*INPUT DATA*:
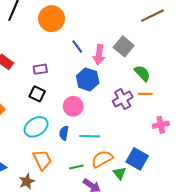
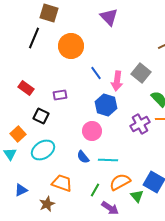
black square: (37, 94) -> (41, 116), moved
cyan ellipse: (36, 127) -> (43, 150), moved
blue semicircle: (64, 133) -> (83, 157), turned -48
orange trapezoid: (42, 160) -> (62, 183), turned -45
green line: (76, 167) -> (95, 190), turned -48

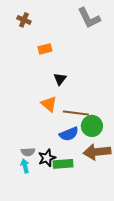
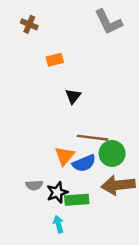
orange triangle: (49, 104) -> (65, 156), moved, turned 30
cyan arrow: (25, 166) -> (58, 224), moved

*EXERCISE DETAILS*:
Reproduce the whole listing above word for word, dropping each image.

*ANSWER TO THIS TASK*:
black square: (37, 94) -> (41, 116), moved
cyan ellipse: (36, 127) -> (43, 150), moved
blue semicircle: (64, 133) -> (83, 157), turned -48
orange trapezoid: (42, 160) -> (62, 183), turned -45
green line: (76, 167) -> (95, 190), turned -48

orange triangle: (49, 104) -> (65, 156), moved, turned 30
cyan arrow: (25, 166) -> (58, 224), moved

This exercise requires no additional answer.